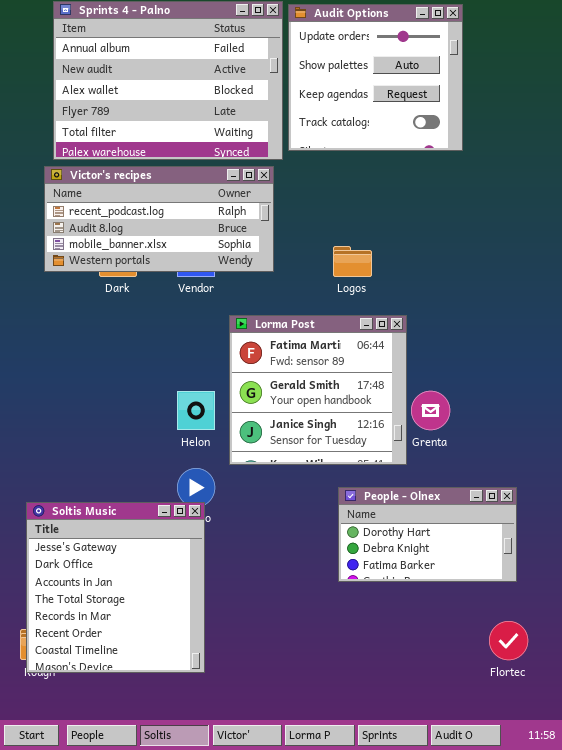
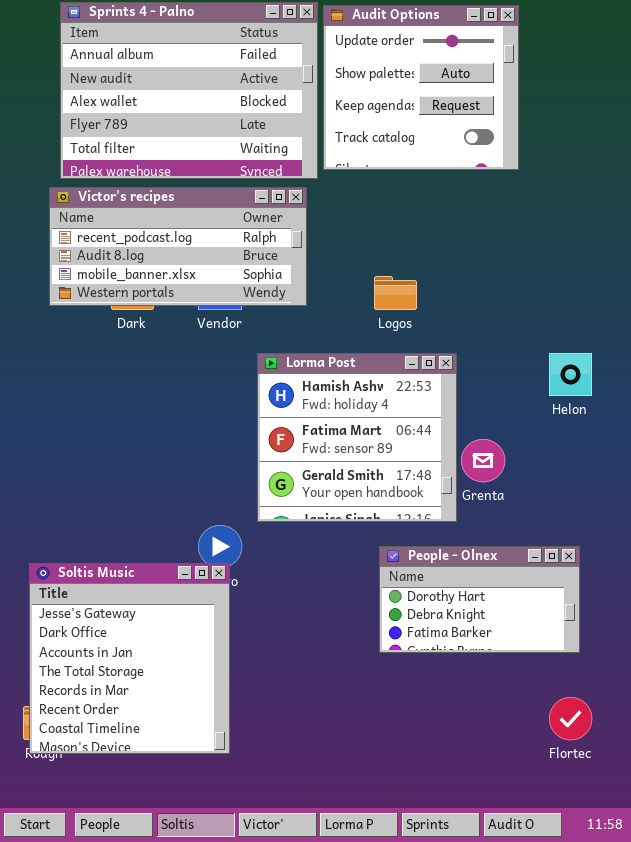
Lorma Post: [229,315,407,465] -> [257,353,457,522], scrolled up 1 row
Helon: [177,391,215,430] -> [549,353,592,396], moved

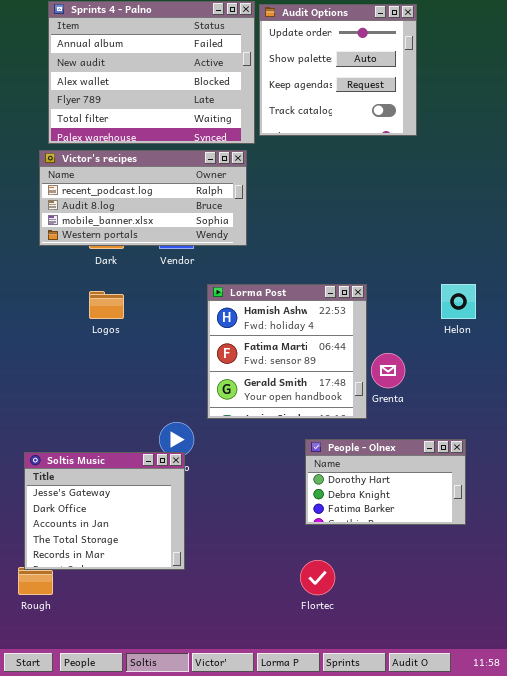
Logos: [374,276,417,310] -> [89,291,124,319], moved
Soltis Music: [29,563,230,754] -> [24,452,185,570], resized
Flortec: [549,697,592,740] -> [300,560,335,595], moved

───

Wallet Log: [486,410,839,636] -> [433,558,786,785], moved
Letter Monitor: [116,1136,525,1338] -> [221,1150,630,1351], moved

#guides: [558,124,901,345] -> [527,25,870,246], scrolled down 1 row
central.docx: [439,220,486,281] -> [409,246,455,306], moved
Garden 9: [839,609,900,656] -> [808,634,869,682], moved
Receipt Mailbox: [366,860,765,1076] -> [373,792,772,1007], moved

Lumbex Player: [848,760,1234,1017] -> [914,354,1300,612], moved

───

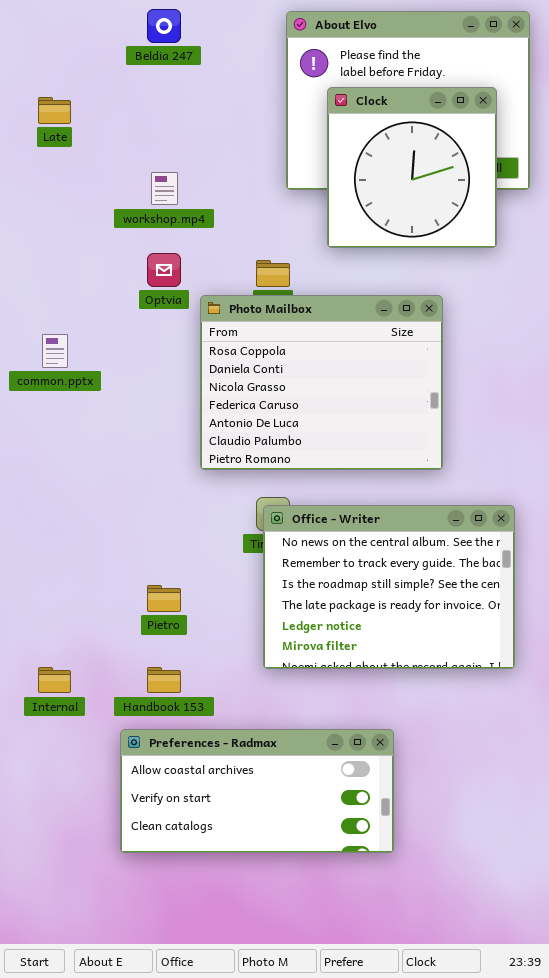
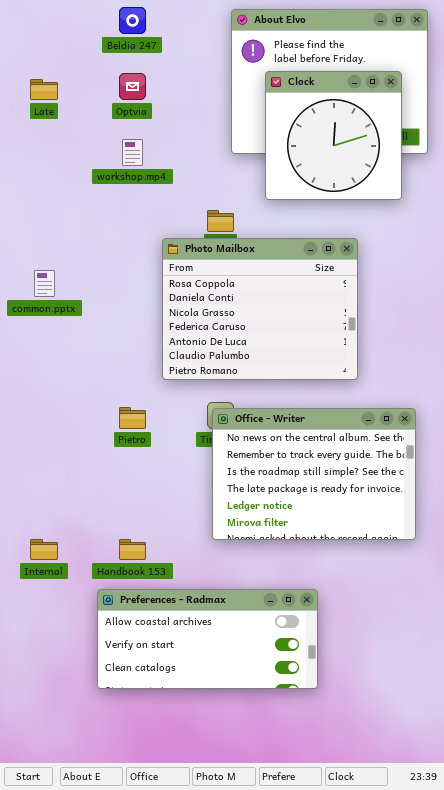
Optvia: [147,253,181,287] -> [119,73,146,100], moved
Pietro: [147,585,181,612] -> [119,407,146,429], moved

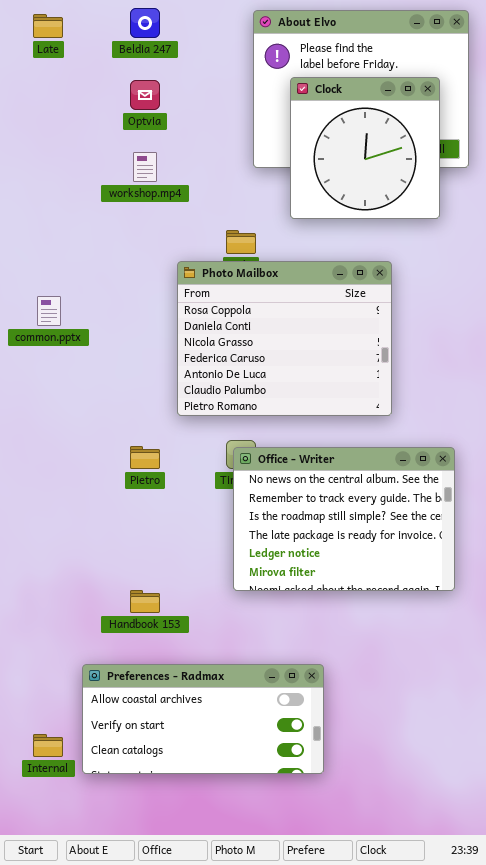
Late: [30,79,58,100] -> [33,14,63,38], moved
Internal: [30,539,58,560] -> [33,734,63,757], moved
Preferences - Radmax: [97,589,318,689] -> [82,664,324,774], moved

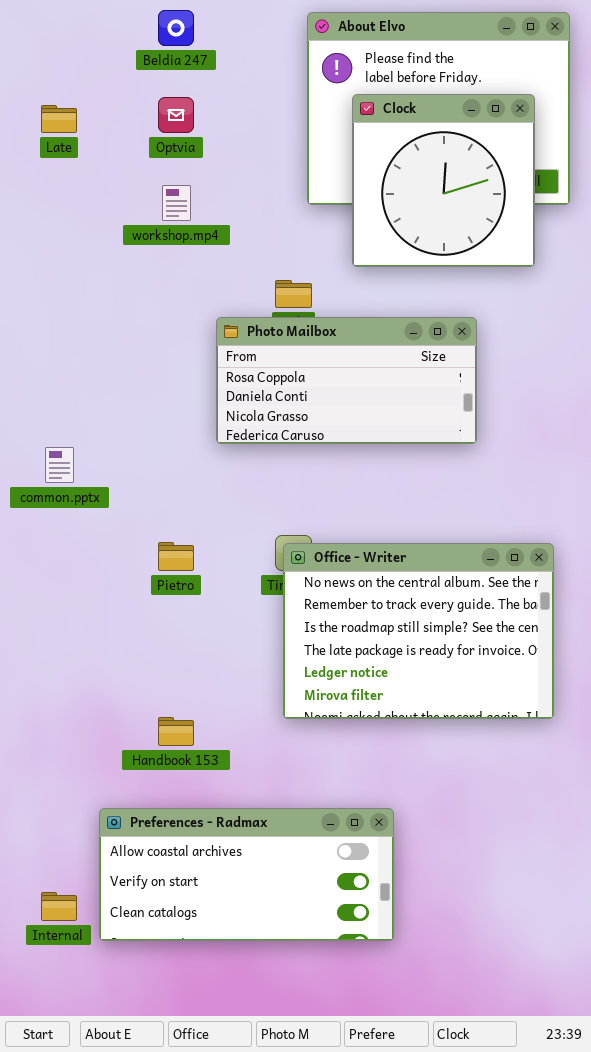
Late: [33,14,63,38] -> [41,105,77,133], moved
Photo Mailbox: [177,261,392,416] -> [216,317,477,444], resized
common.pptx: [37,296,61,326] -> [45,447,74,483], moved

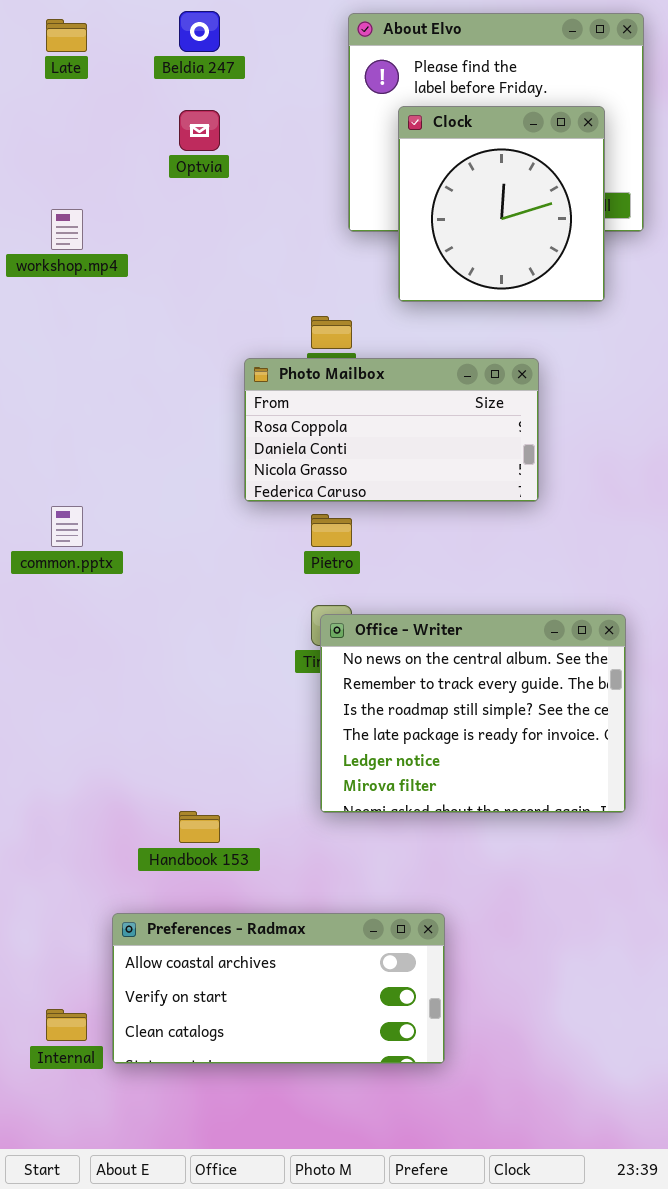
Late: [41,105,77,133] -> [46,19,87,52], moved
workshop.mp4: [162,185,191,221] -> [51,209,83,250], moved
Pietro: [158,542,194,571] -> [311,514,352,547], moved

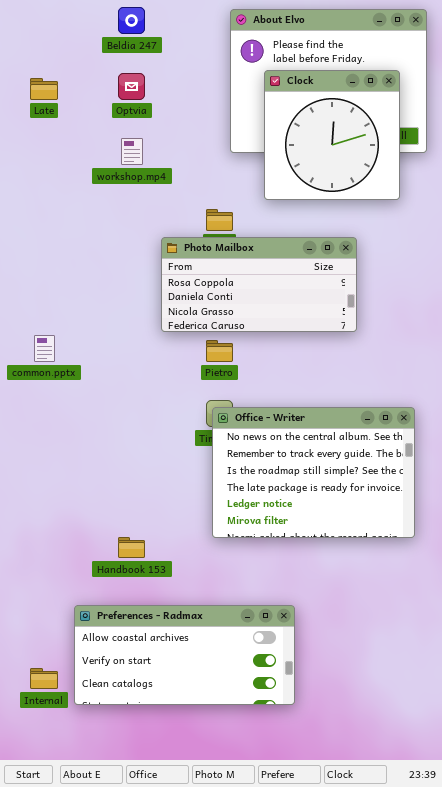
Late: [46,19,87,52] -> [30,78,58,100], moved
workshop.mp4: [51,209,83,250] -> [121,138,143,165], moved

───

• [Task instructions]: Pictures are to be left out. Write out only the lines above starting at the one with "Helon: [177,391,215,430] ->" and ending at the one with "Flortec: [549,697,592,740] ->", both lines included, exactly.

• [Result of the exercise]:
Helon: [177,391,215,430] -> [549,353,592,396], moved

Logos: [374,276,417,310] -> [89,291,124,319], moved
Soltis Music: [29,563,230,754] -> [24,452,185,570], resized
Flortec: [549,697,592,740] -> [300,560,335,595], moved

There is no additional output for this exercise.